* Task statement *
Whenever an image turns up, omit it and return the remaining data exactly.

* Records provided *

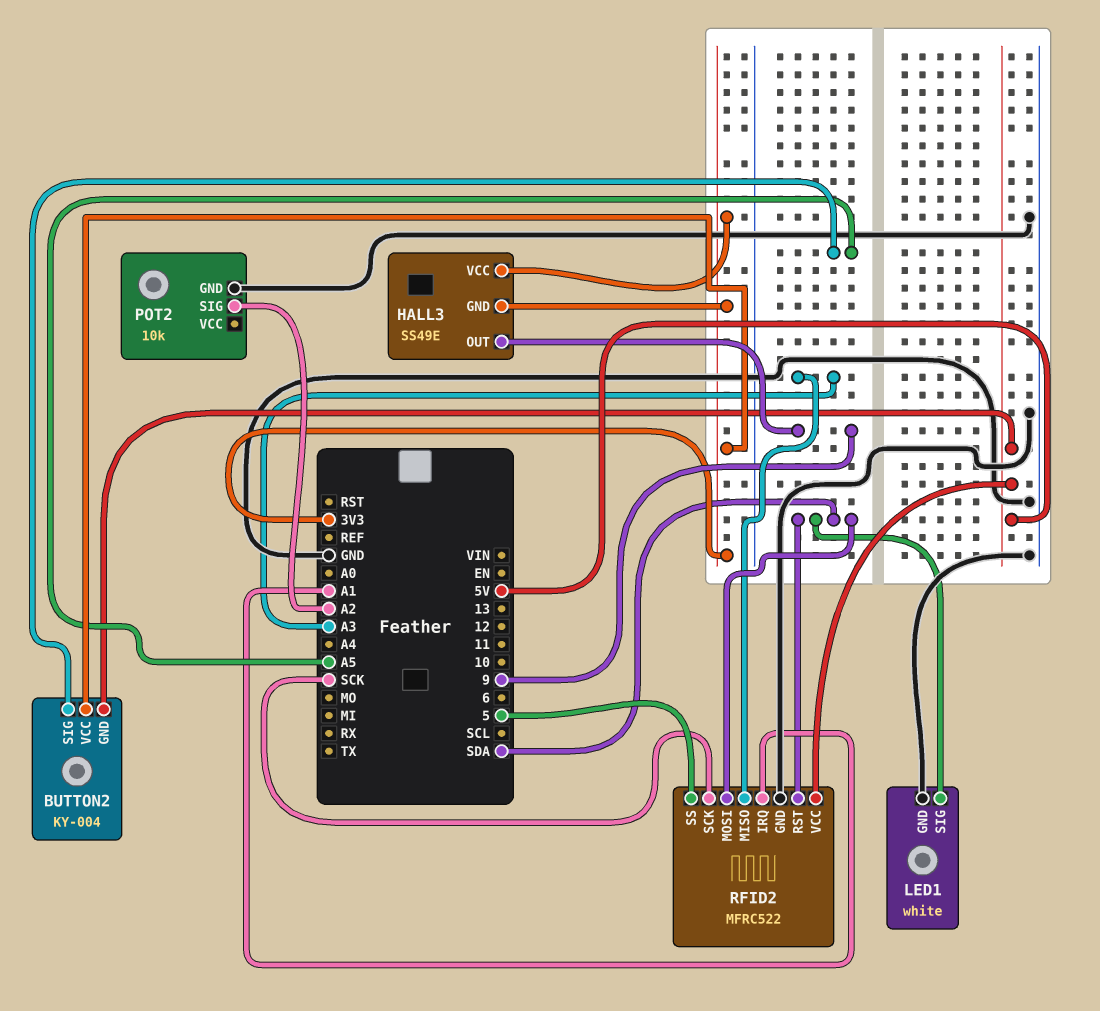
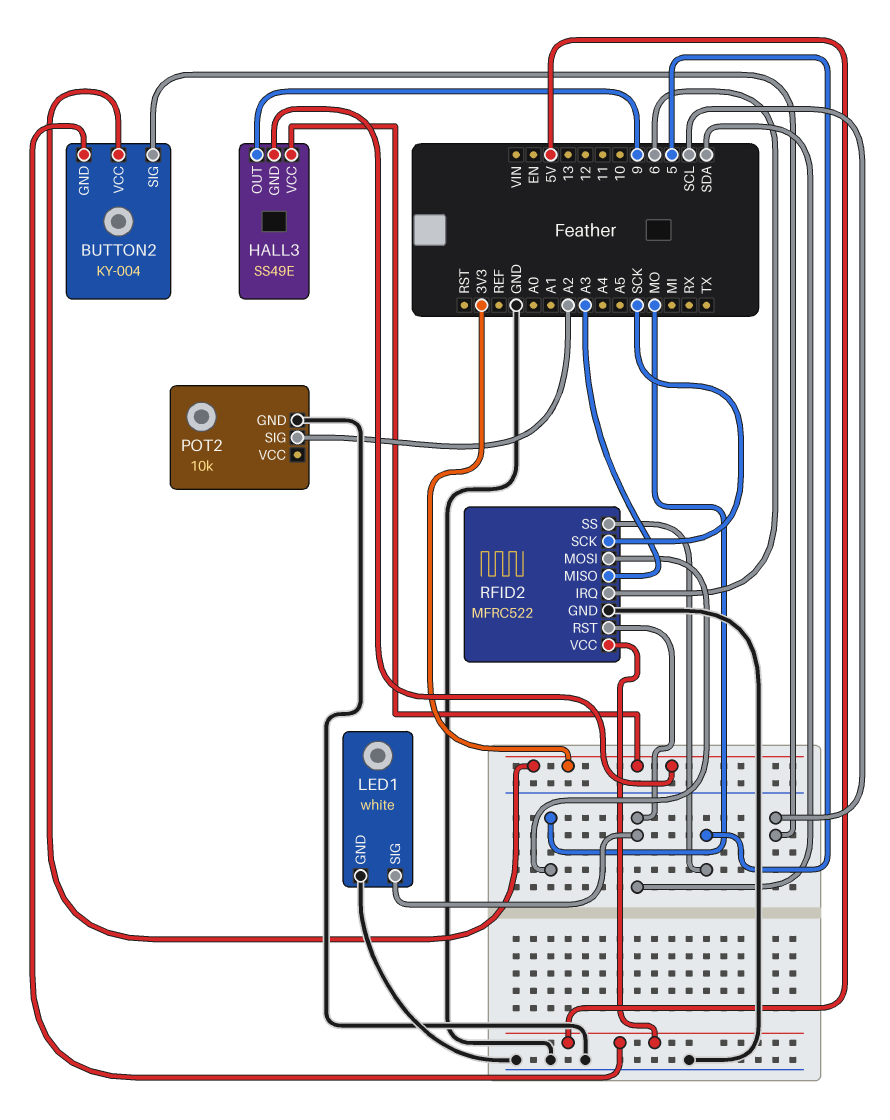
BUTTON2 pin SIG: A5 -> SCL
RFID2 pin IRQ: A1 -> 6
RFID2 pin MOSI: SDA -> MO

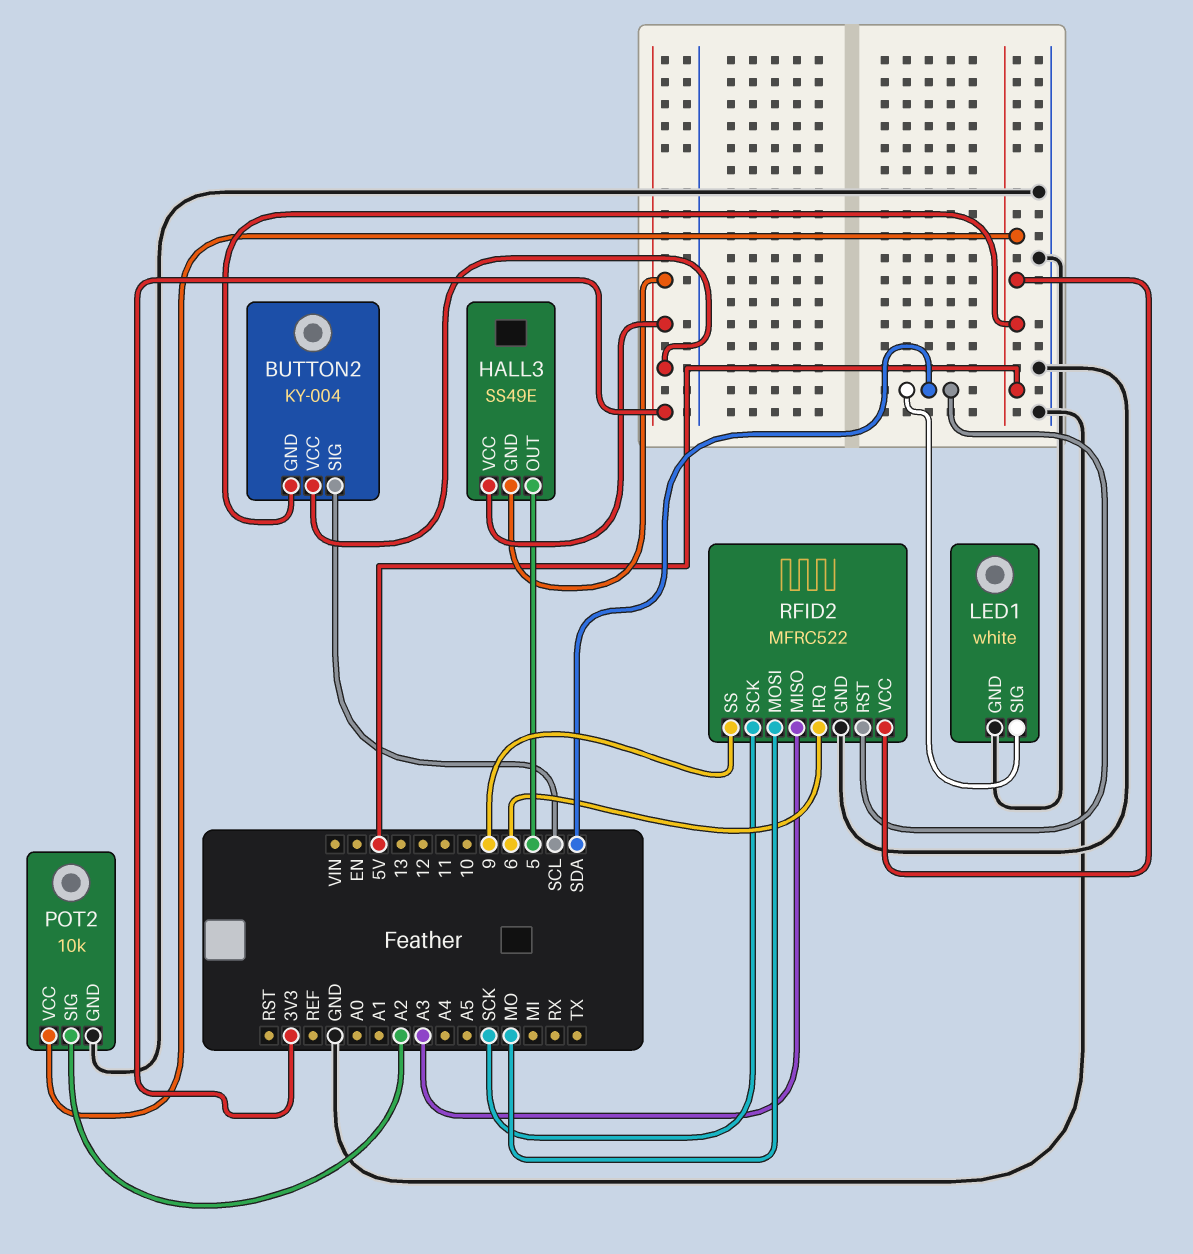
HALL3 pin OUT: 9 -> 5
POT2 pin VCC: none -> 5V
RFID2 pin SS: 5 -> 9

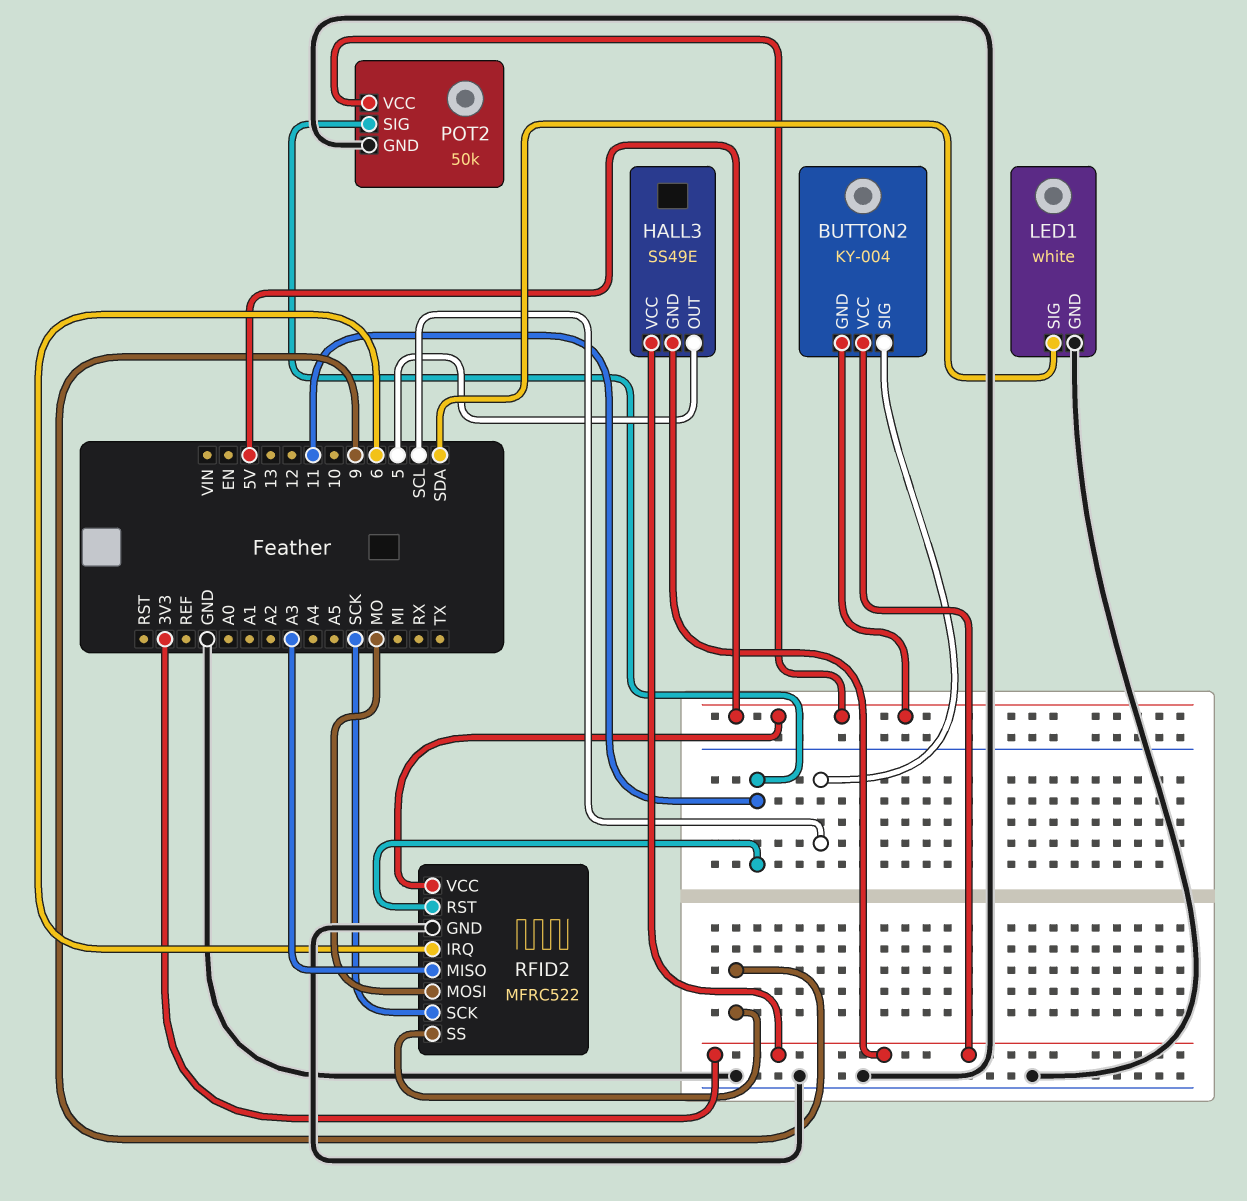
POT2: 10k -> 50k
POT2 pin SIG: A2 -> 11
RFID2 pin RST: SDA -> 11

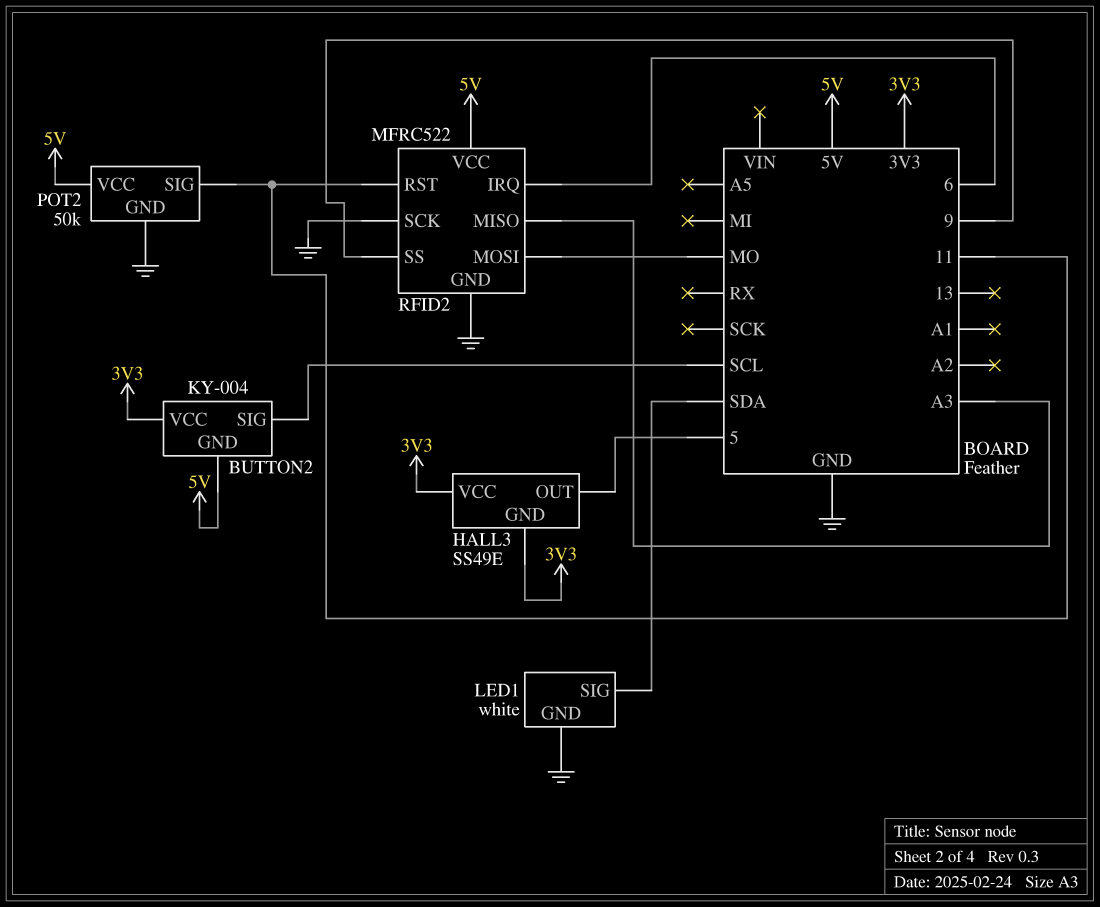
RFID2 pin SCK: SCK -> GND

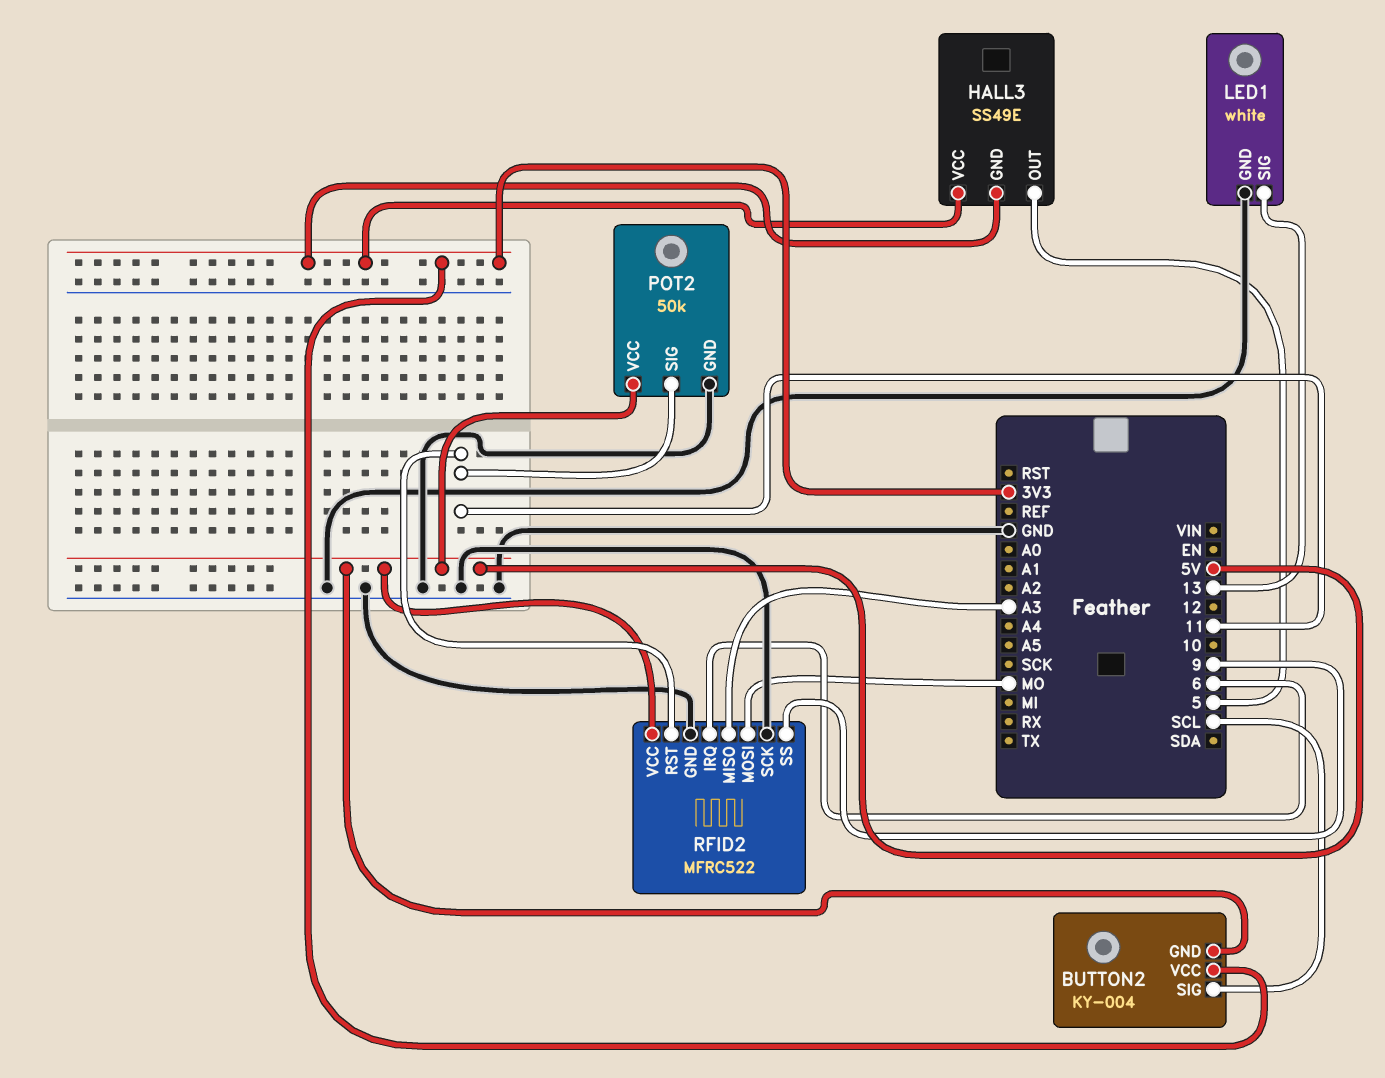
LED1 pin SIG: SDA -> 13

* Solution to this exercise *
BUTTON2 pin SIG: A5 -> SCL
RFID2 pin IRQ: A1 -> 6
RFID2 pin MOSI: SDA -> MO

HALL3 pin OUT: 9 -> 5
POT2 pin VCC: none -> 5V
RFID2 pin SS: 5 -> 9

POT2: 10k -> 50k
POT2 pin SIG: A2 -> 11
RFID2 pin RST: SDA -> 11

RFID2 pin SCK: SCK -> GND

LED1 pin SIG: SDA -> 13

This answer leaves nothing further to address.